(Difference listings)
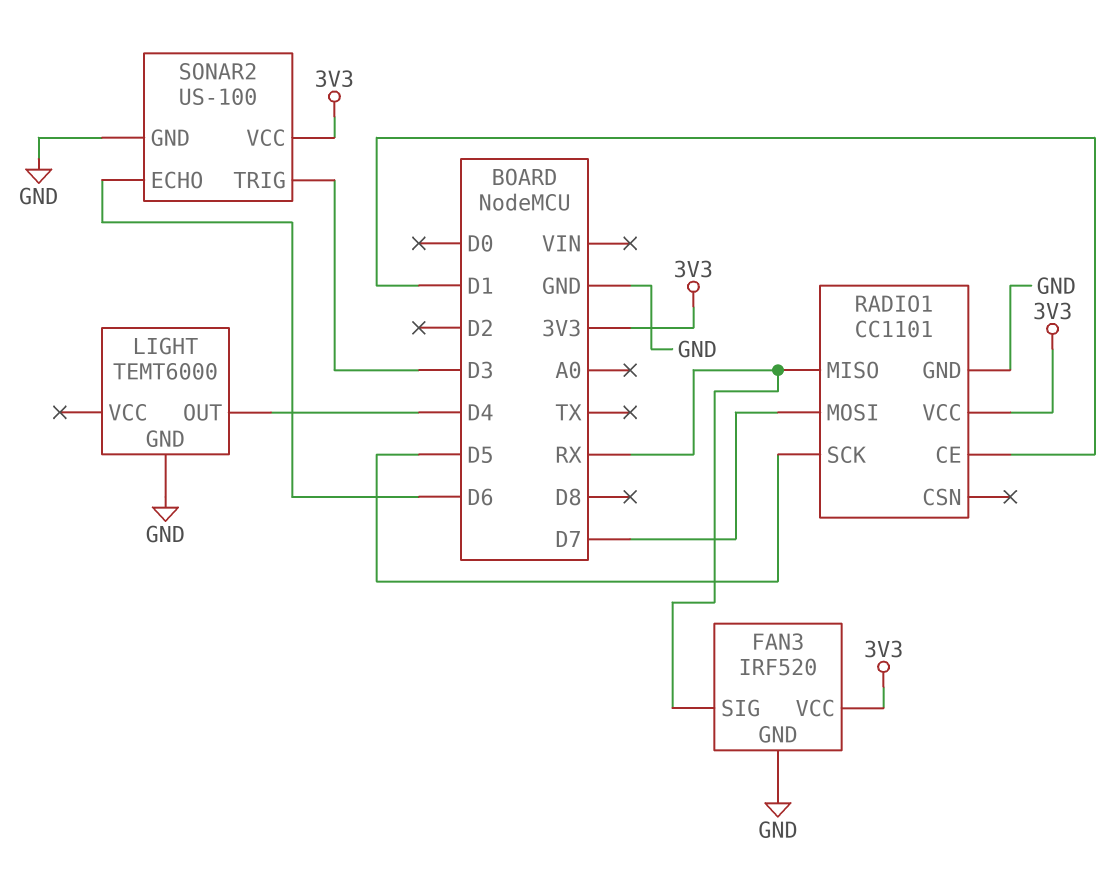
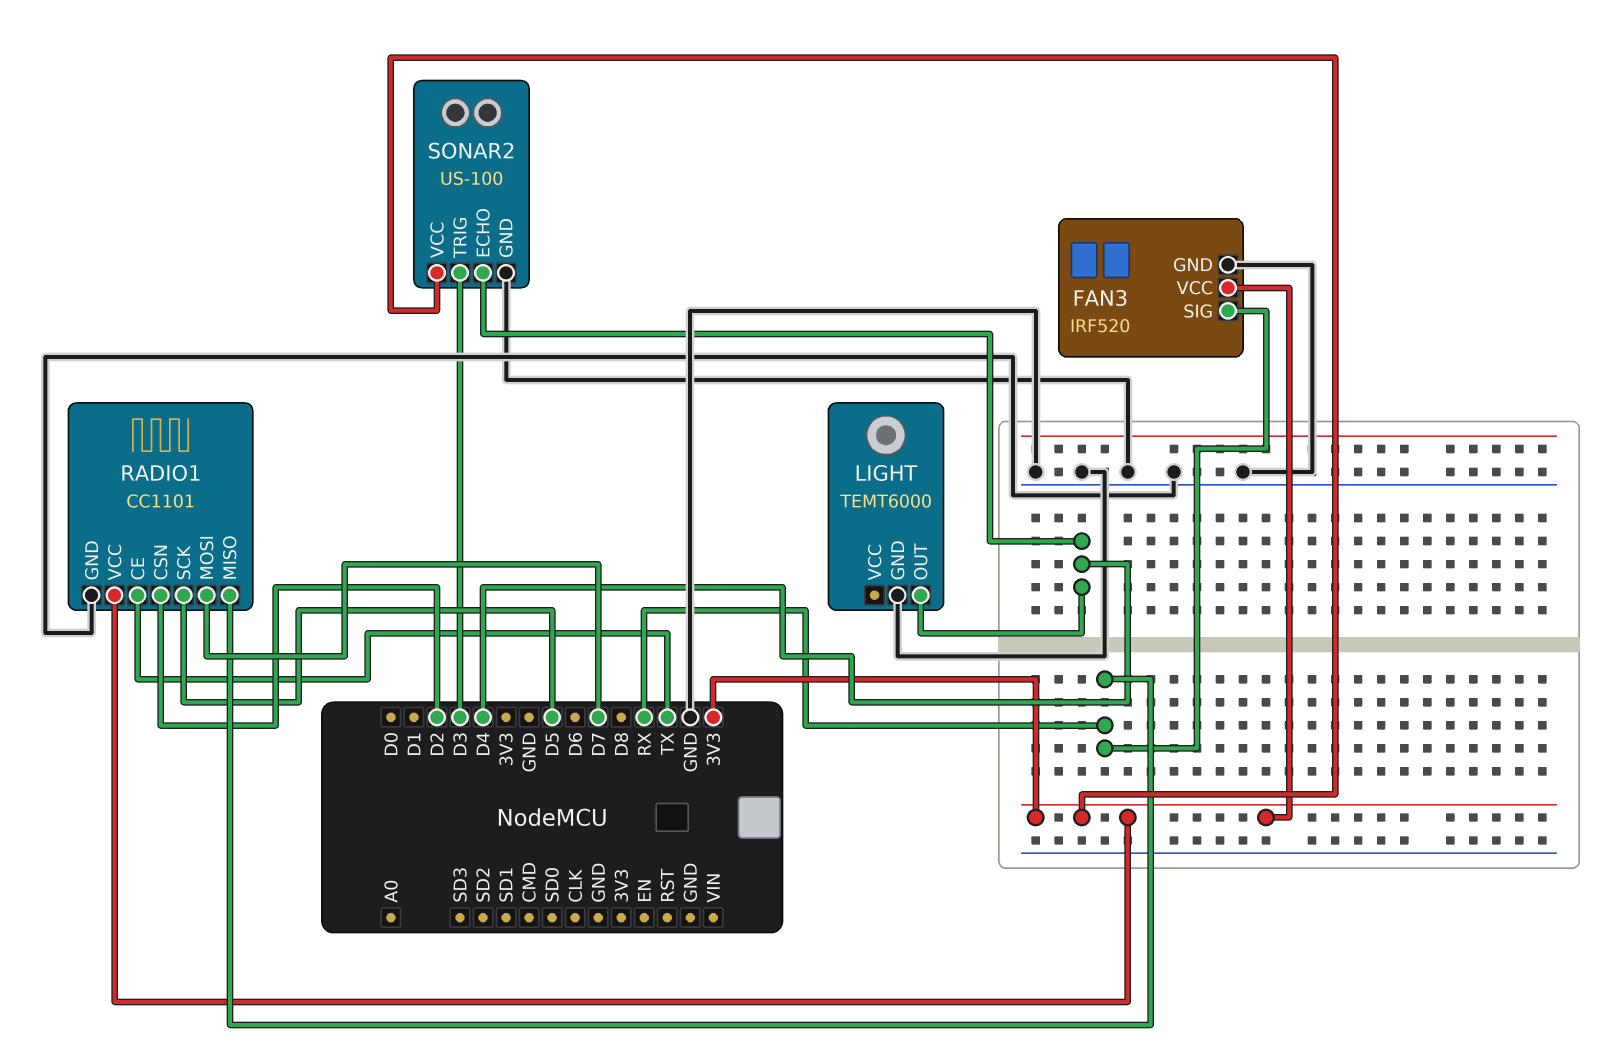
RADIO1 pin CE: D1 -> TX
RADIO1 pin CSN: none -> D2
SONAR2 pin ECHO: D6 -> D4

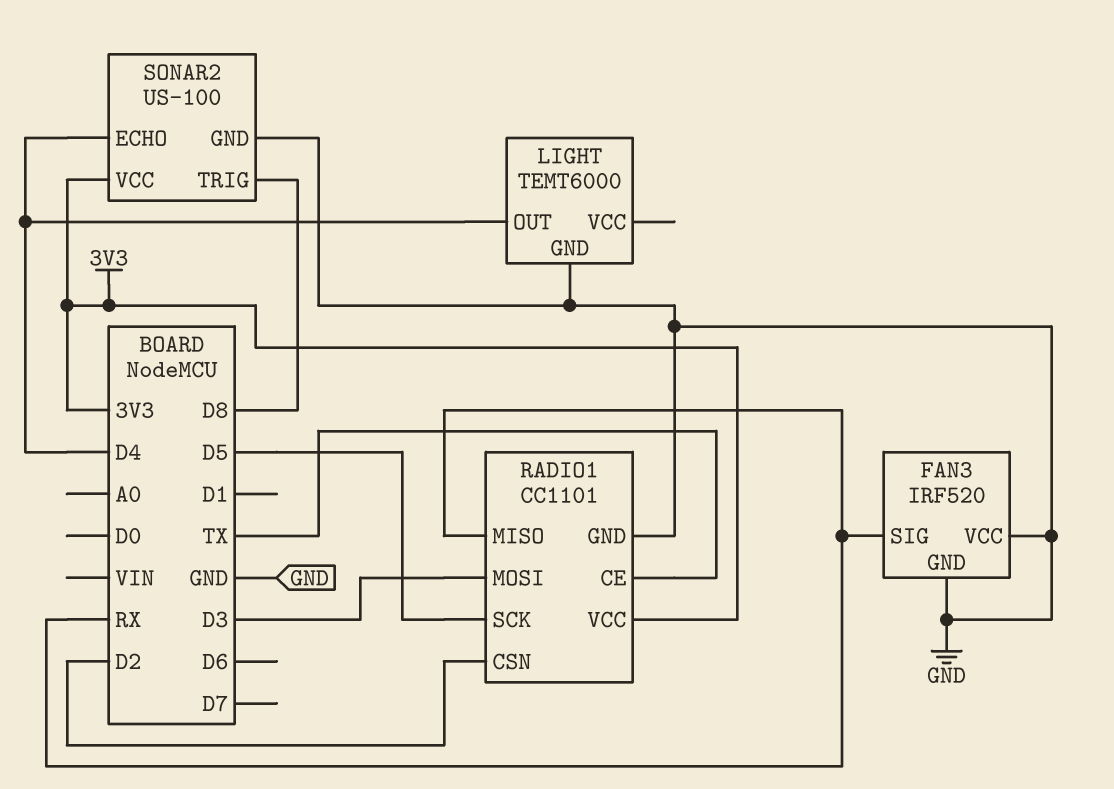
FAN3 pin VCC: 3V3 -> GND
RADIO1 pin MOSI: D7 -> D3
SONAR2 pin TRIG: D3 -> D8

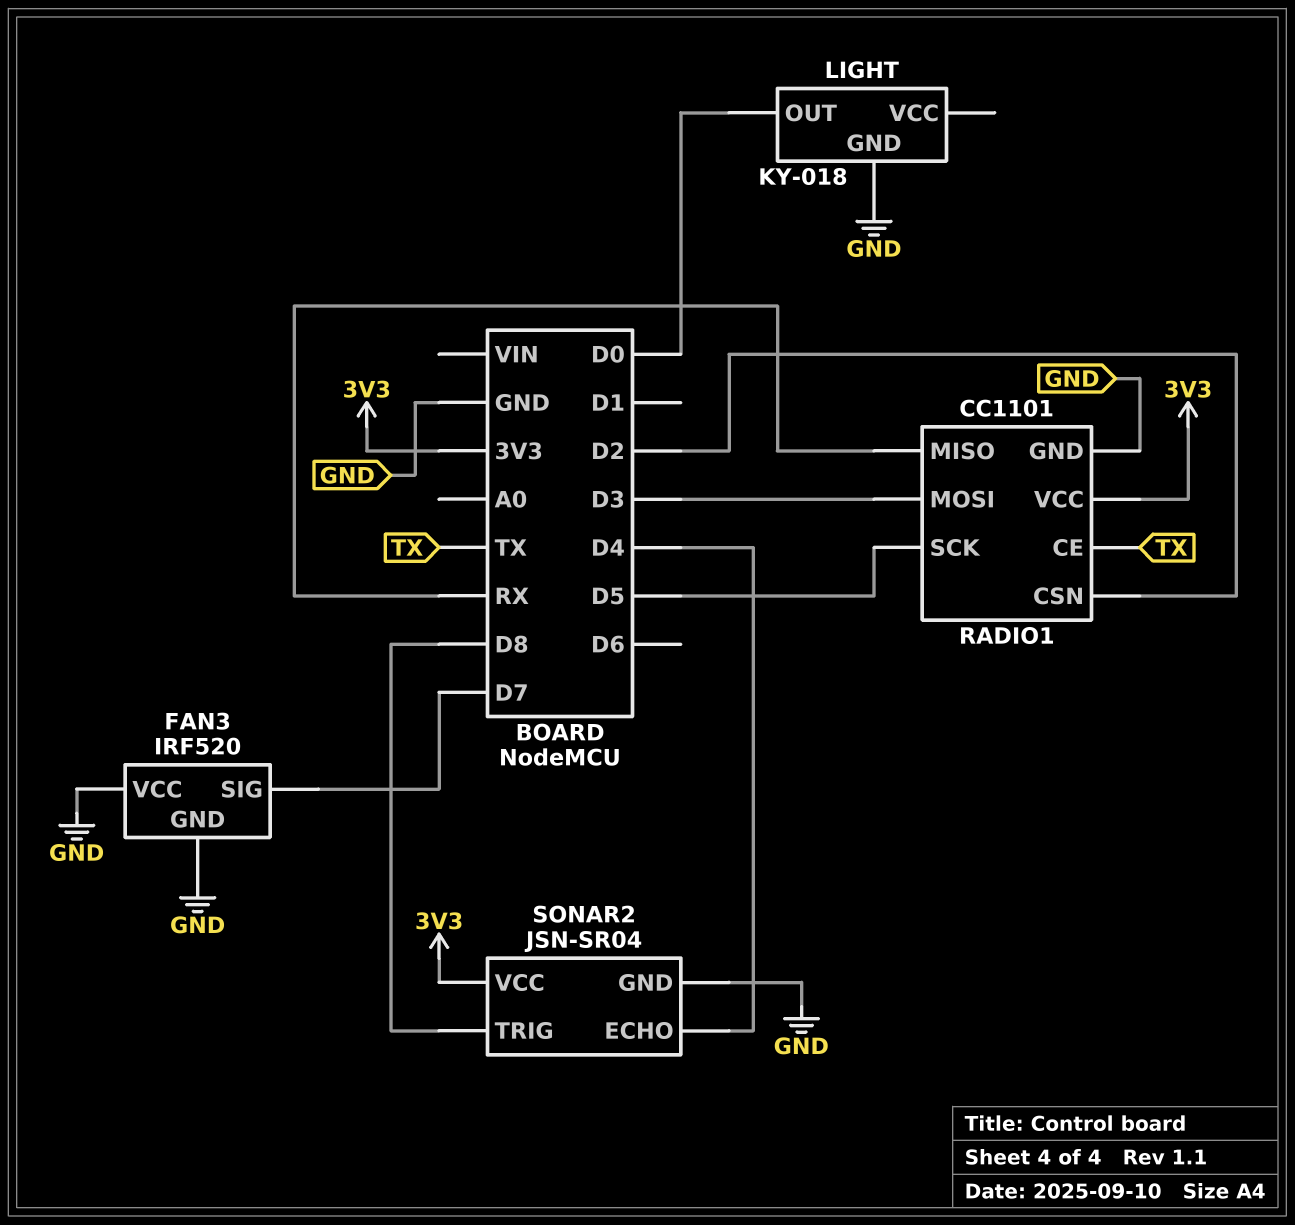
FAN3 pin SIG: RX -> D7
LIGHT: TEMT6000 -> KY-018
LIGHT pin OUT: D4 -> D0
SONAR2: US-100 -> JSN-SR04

* * *

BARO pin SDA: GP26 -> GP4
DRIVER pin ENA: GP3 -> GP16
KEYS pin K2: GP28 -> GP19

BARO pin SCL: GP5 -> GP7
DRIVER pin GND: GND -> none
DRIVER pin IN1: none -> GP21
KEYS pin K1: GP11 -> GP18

**TASK ITEM:** Copy exactly, without pictures, the lines above from the one with "SONAR2 pin ECHO: D6 -> D4" down to the one with "SONAR2: US-100 -> JSN-SR04", inclusive.

**ANSWER BOX:**
SONAR2 pin ECHO: D6 -> D4

FAN3 pin VCC: 3V3 -> GND
RADIO1 pin MOSI: D7 -> D3
SONAR2 pin TRIG: D3 -> D8

FAN3 pin SIG: RX -> D7
LIGHT: TEMT6000 -> KY-018
LIGHT pin OUT: D4 -> D0
SONAR2: US-100 -> JSN-SR04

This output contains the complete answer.